• _THE TASK_
Since the copy must match the original, write out each record word for word, skipping only the pictures.

[Spatial object tracking data]
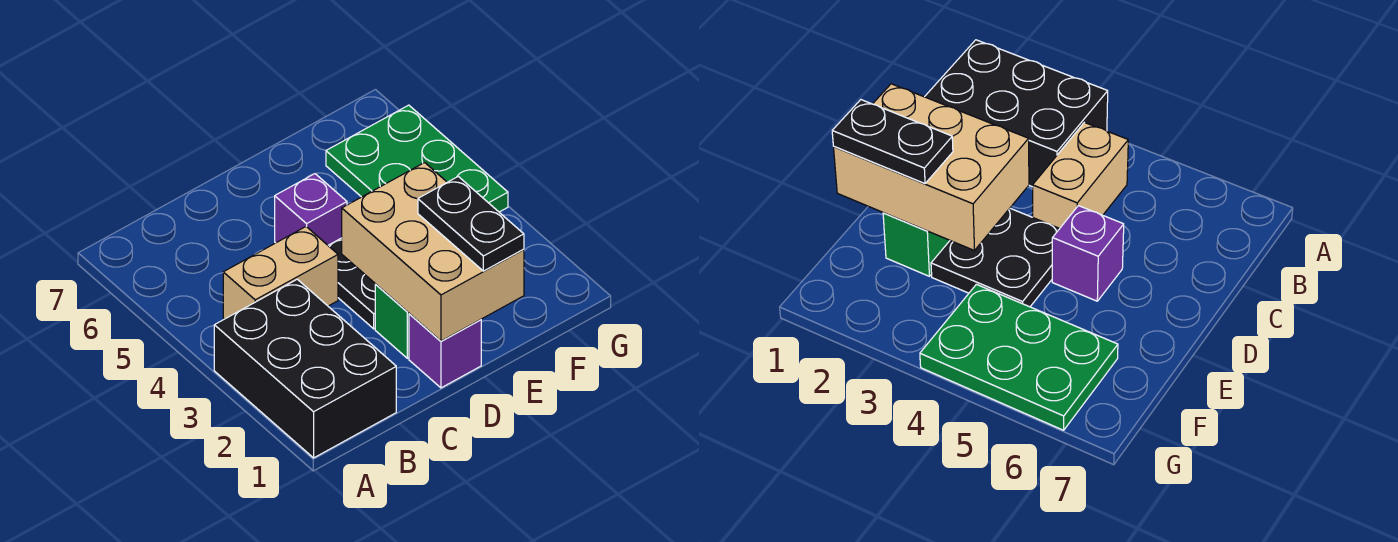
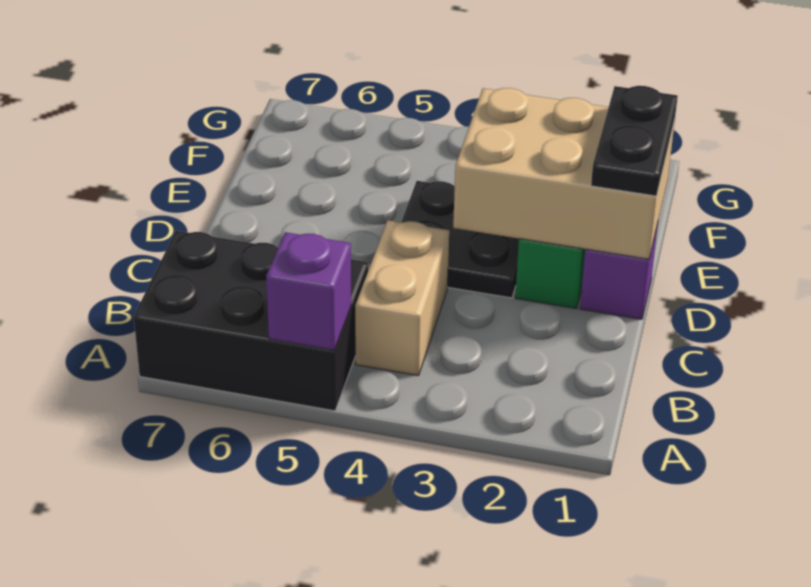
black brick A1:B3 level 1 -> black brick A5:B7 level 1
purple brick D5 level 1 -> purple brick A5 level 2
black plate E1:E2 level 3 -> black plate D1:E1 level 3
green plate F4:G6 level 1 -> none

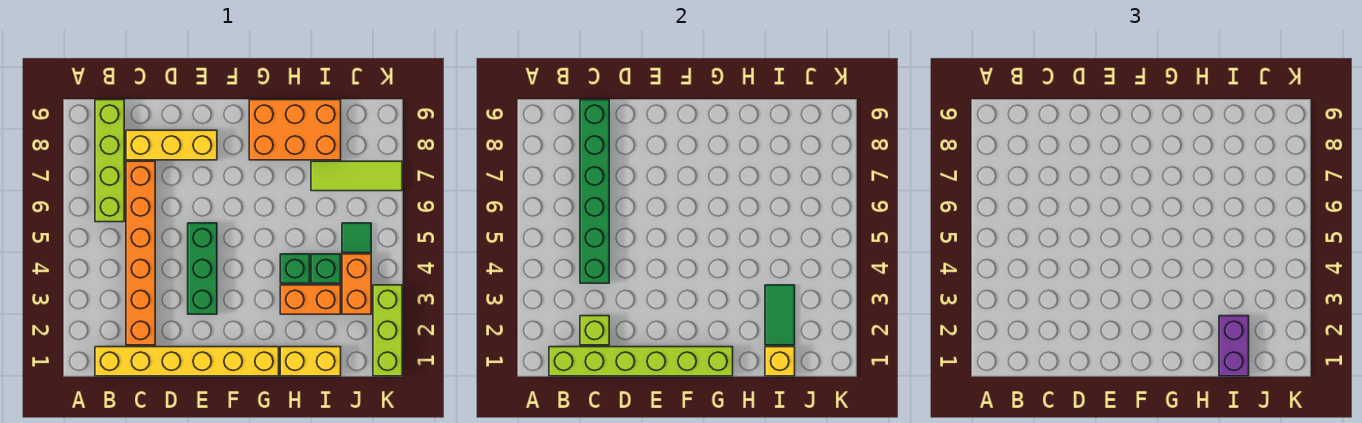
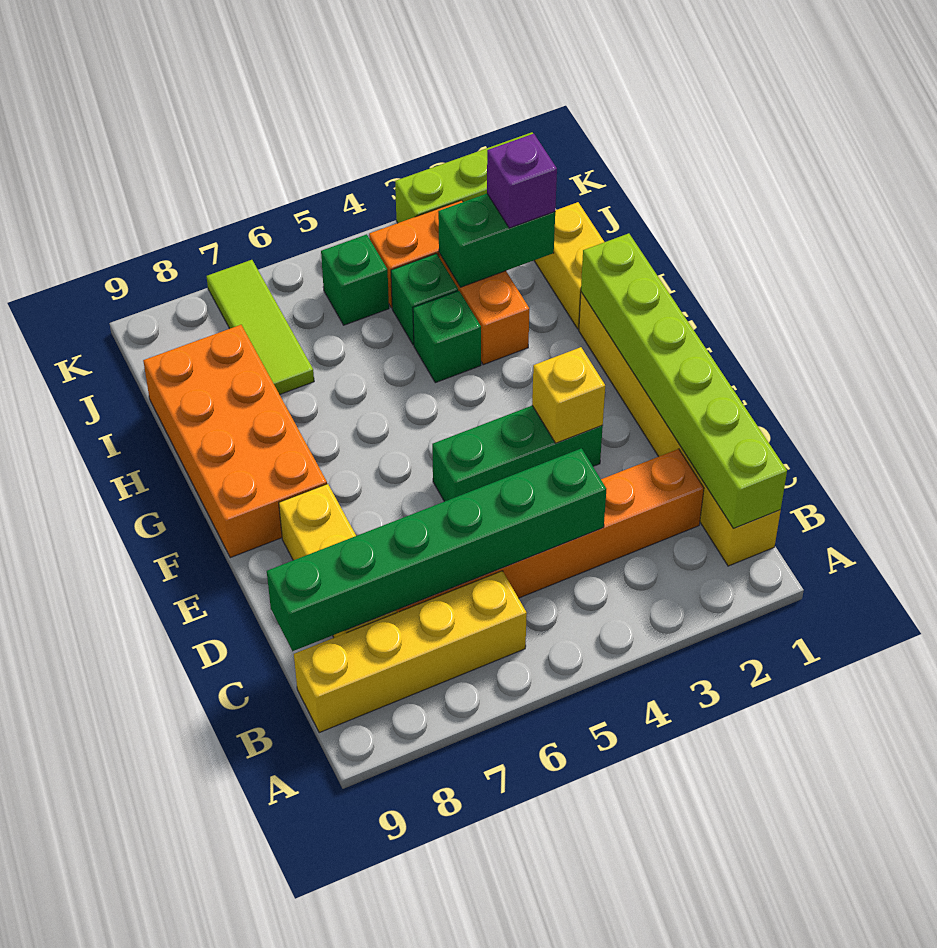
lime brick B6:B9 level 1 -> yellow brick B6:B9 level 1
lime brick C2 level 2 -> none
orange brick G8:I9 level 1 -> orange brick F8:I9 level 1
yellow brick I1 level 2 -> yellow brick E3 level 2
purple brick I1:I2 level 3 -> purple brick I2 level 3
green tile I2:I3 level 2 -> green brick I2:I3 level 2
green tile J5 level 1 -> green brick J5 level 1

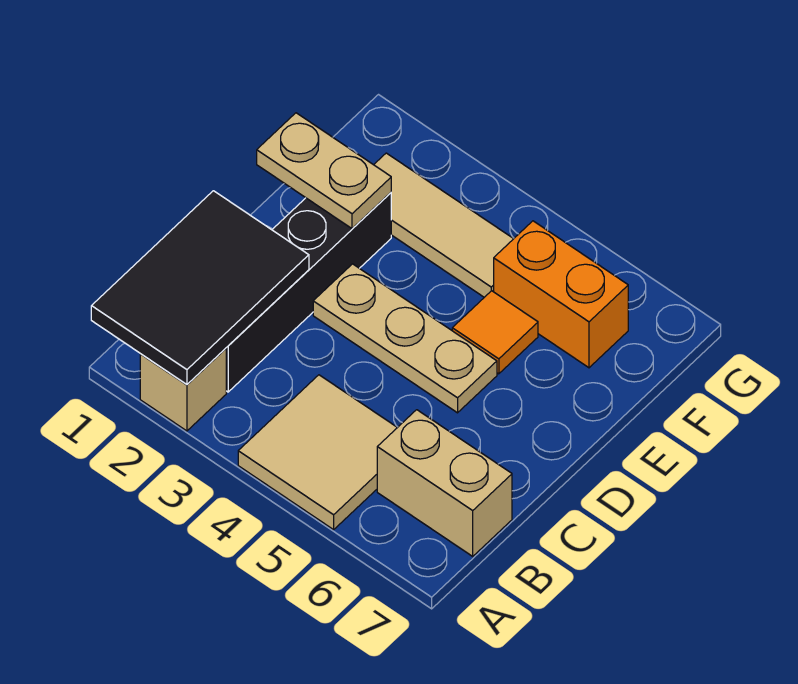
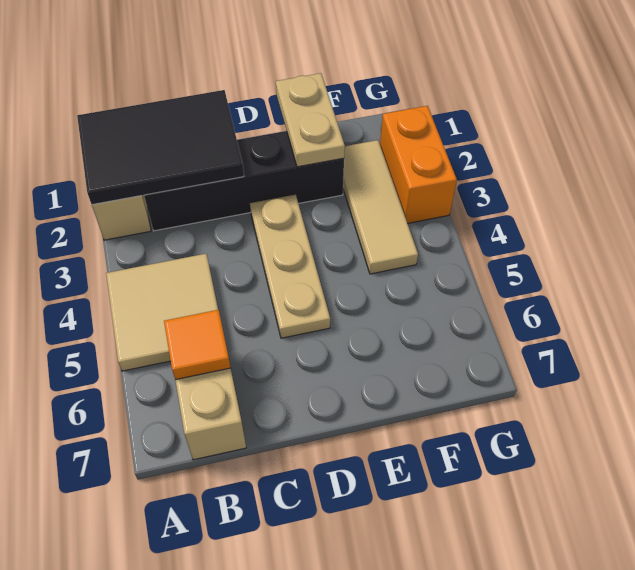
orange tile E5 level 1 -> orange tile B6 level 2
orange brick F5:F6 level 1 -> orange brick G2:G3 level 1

• _RESULT FOR THIS EXERCISE_
black brick A1:B3 level 1 -> black brick A5:B7 level 1
purple brick D5 level 1 -> purple brick A5 level 2
black plate E1:E2 level 3 -> black plate D1:E1 level 3
green plate F4:G6 level 1 -> none

lime brick B6:B9 level 1 -> yellow brick B6:B9 level 1
lime brick C2 level 2 -> none
orange brick G8:I9 level 1 -> orange brick F8:I9 level 1
yellow brick I1 level 2 -> yellow brick E3 level 2
purple brick I1:I2 level 3 -> purple brick I2 level 3
green tile I2:I3 level 2 -> green brick I2:I3 level 2
green tile J5 level 1 -> green brick J5 level 1

orange tile E5 level 1 -> orange tile B6 level 2
orange brick F5:F6 level 1 -> orange brick G2:G3 level 1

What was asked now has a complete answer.